*TO DO*.
All of the records below are to be output exactly; no image belongs in the result.

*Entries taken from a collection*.
>>>>>

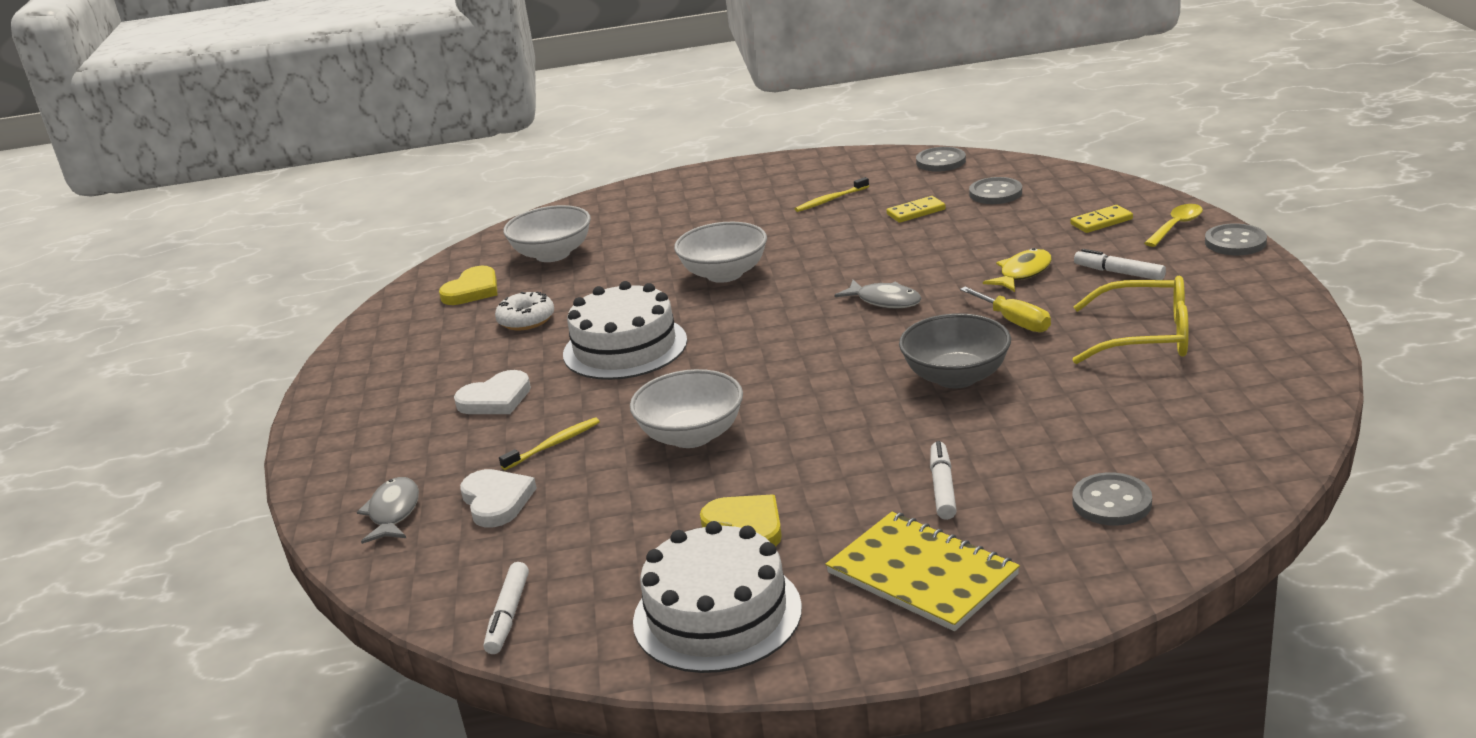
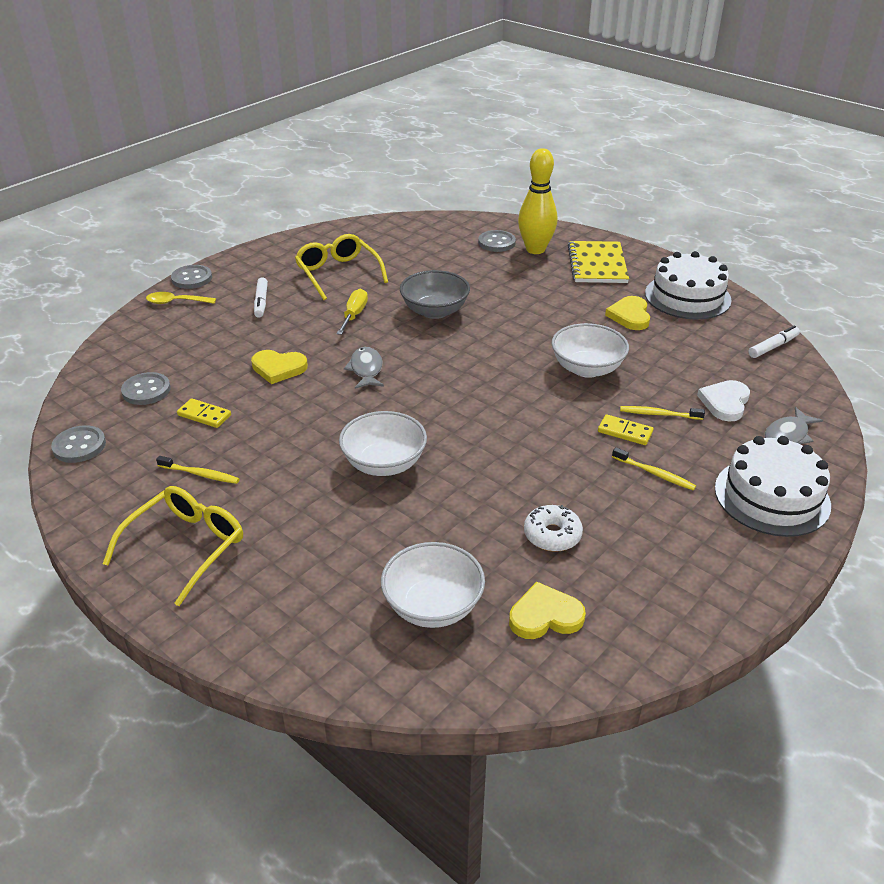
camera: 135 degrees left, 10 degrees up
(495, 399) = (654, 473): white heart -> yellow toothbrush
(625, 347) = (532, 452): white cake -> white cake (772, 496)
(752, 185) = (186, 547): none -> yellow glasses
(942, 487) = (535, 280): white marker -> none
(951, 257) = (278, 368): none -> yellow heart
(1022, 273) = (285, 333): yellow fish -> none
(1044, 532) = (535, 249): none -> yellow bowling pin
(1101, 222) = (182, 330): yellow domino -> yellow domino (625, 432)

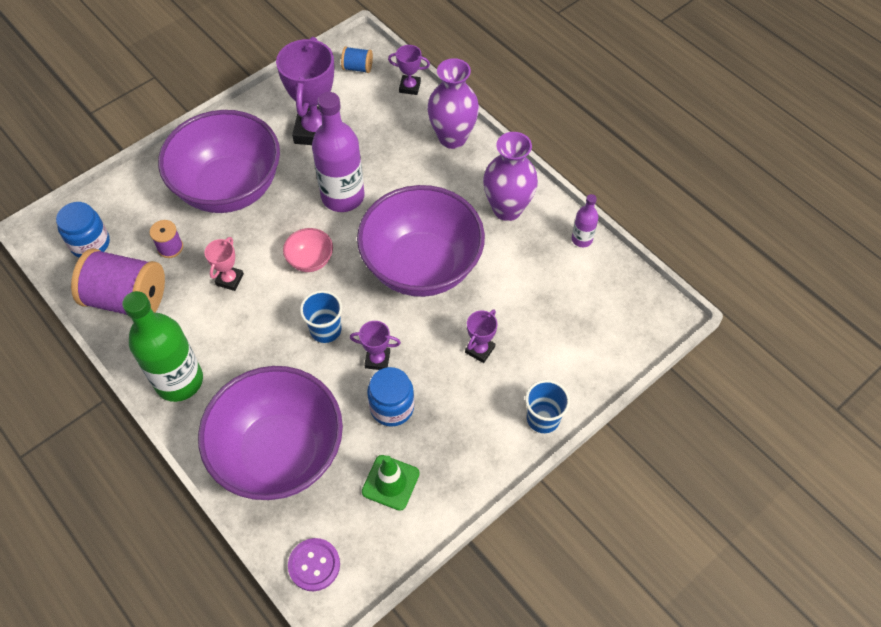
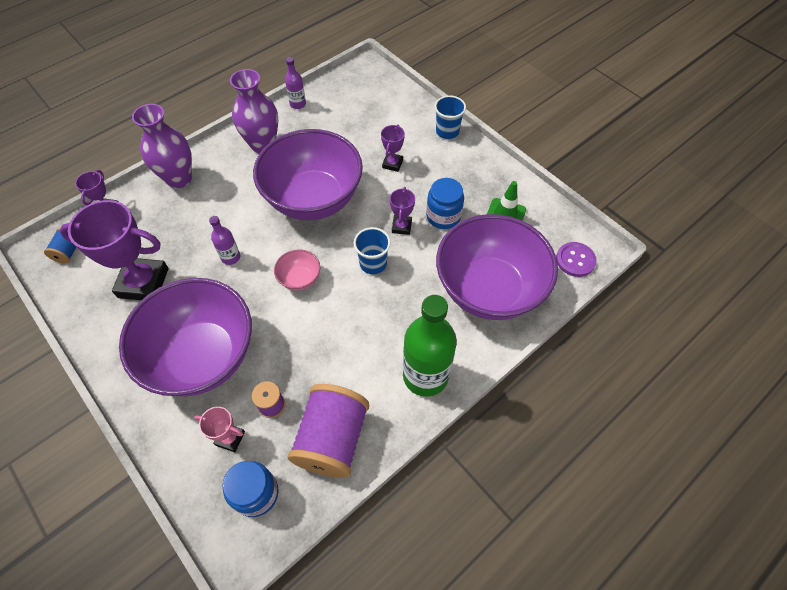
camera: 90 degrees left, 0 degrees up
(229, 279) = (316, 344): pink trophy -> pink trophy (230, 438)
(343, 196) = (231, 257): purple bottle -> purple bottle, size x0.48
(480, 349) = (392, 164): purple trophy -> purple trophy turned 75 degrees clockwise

<<<<<

*TASK ANSWER*.
camera: 135 degrees left, 10 degrees up
(495, 399) = (654, 473): white heart -> yellow toothbrush
(625, 347) = (532, 452): white cake -> white cake (772, 496)
(752, 185) = (186, 547): none -> yellow glasses
(942, 487) = (535, 280): white marker -> none
(951, 257) = (278, 368): none -> yellow heart
(1022, 273) = (285, 333): yellow fish -> none
(1044, 532) = (535, 249): none -> yellow bowling pin
(1101, 222) = (182, 330): yellow domino -> yellow domino (625, 432)

camera: 90 degrees left, 0 degrees up
(229, 279) = (316, 344): pink trophy -> pink trophy (230, 438)
(343, 196) = (231, 257): purple bottle -> purple bottle, size x0.48
(480, 349) = (392, 164): purple trophy -> purple trophy turned 75 degrees clockwise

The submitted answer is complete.